__Task instructions__
In the entries below, the lines from the one with "camera: 160 degrees right, 0 degrees up" through the one with "degrees counterclockwise |" are to be copied exactly; both ends count.

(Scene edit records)

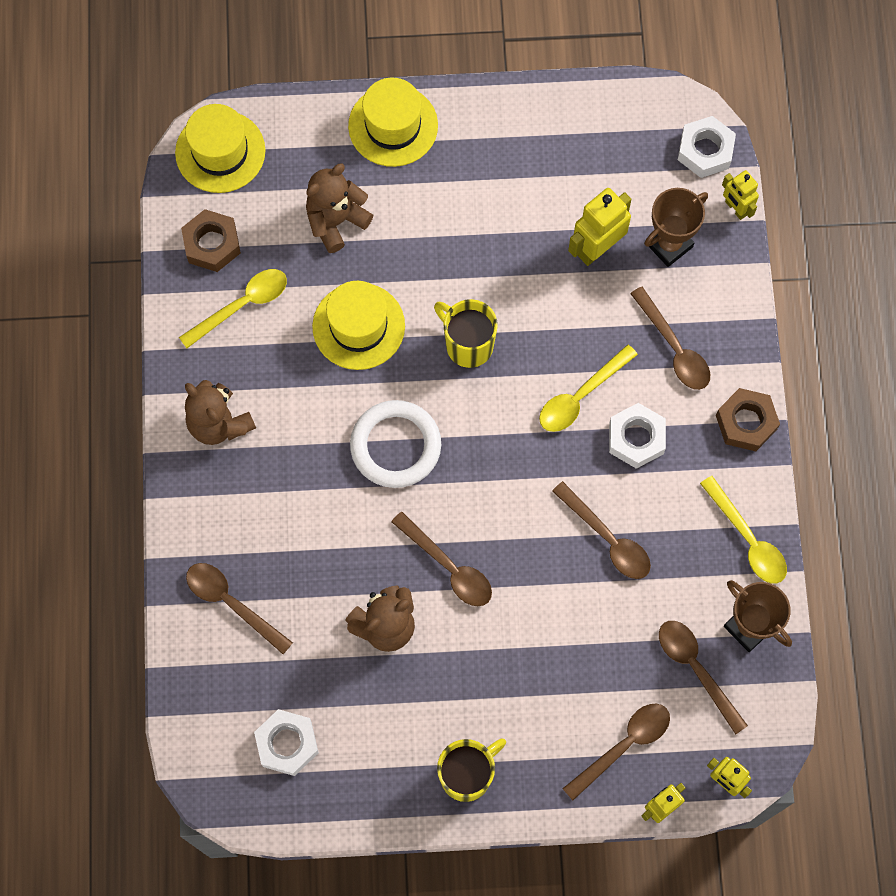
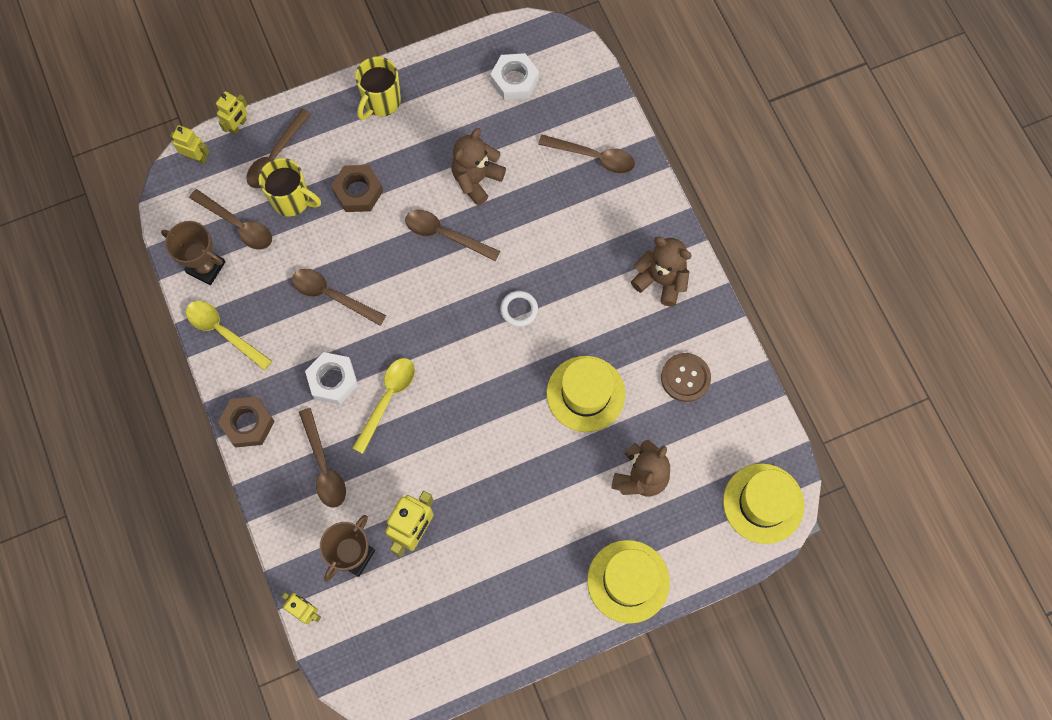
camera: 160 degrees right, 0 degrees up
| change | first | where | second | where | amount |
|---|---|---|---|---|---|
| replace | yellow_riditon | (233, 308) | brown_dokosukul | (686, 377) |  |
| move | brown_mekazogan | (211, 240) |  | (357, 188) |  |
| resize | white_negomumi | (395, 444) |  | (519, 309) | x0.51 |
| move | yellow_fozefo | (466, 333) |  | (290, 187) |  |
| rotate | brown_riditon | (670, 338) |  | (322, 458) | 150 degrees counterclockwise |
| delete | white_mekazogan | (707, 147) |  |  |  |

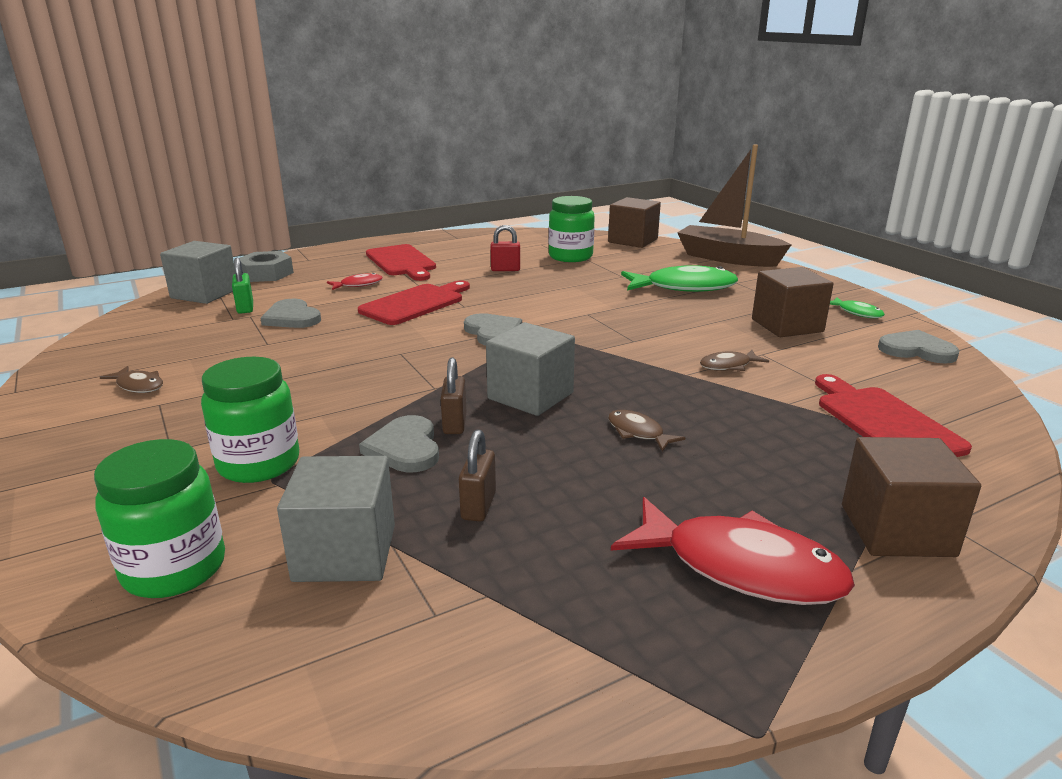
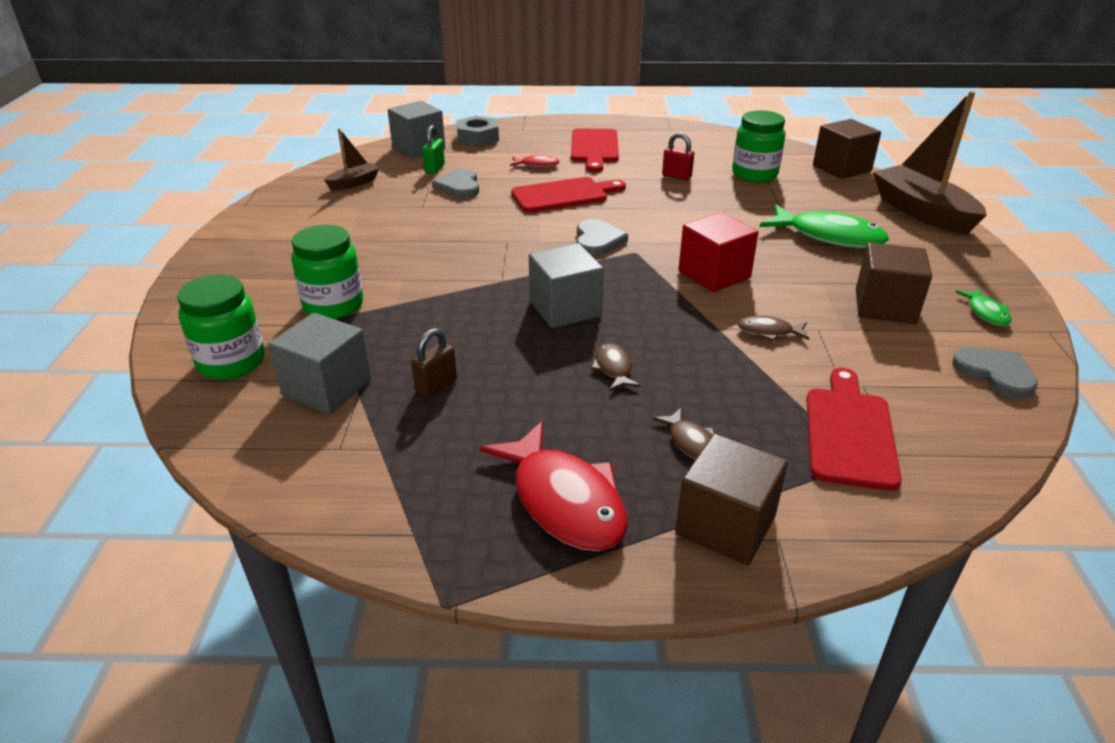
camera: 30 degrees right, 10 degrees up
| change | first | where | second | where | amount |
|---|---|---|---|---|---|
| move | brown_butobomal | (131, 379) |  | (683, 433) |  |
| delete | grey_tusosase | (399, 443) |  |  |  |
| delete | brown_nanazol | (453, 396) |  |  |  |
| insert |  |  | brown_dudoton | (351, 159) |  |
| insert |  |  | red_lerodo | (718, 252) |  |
==
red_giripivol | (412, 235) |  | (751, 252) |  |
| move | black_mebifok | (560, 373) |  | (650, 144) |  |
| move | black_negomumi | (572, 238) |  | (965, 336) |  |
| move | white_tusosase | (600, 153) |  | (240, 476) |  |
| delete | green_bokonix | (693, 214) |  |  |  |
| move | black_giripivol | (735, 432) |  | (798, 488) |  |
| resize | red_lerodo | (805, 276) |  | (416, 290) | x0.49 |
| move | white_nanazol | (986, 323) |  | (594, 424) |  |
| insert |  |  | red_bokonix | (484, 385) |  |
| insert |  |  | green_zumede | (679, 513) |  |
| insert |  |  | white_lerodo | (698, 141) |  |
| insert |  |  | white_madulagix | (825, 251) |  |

__Problem solution__
camera: 160 degrees right, 0 degrees up
| change | first | where | second | where | amount |
|---|---|---|---|---|---|
| replace | yellow_riditon | (233, 308) | brown_dokosukul | (686, 377) |  |
| move | brown_mekazogan | (211, 240) |  | (357, 188) |  |
| resize | white_negomumi | (395, 444) |  | (519, 309) | x0.51 |
| move | yellow_fozefo | (466, 333) |  | (290, 187) |  |
| rotate | brown_riditon | (670, 338) |  | (322, 458) | 150 degrees counterclockwise |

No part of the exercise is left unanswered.